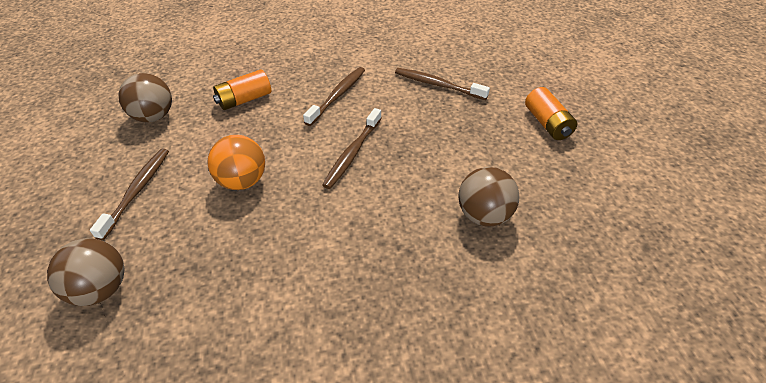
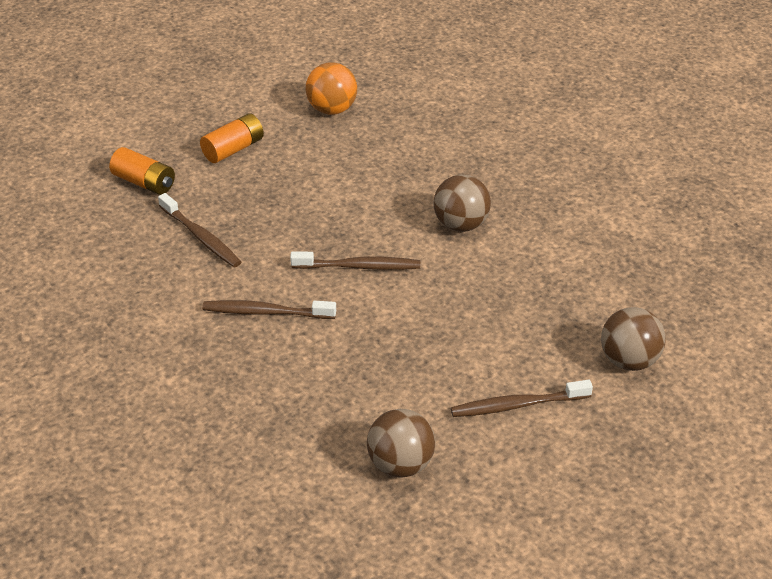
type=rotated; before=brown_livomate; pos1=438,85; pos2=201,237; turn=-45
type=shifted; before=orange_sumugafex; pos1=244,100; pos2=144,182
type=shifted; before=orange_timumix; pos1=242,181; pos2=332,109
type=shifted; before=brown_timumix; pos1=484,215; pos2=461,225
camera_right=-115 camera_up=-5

▶ [Task goal] Wherever a line of the entries holds the string "before", copy that line.

▶ [Response]
type=rotated; before=brown_livomate; pos1=438,85; pos2=201,237; turn=-45
type=shifted; before=orange_sumugafex; pos1=244,100; pos2=144,182
type=shifted; before=orange_timumix; pos1=242,181; pos2=332,109
type=shifted; before=brown_timumix; pos1=484,215; pos2=461,225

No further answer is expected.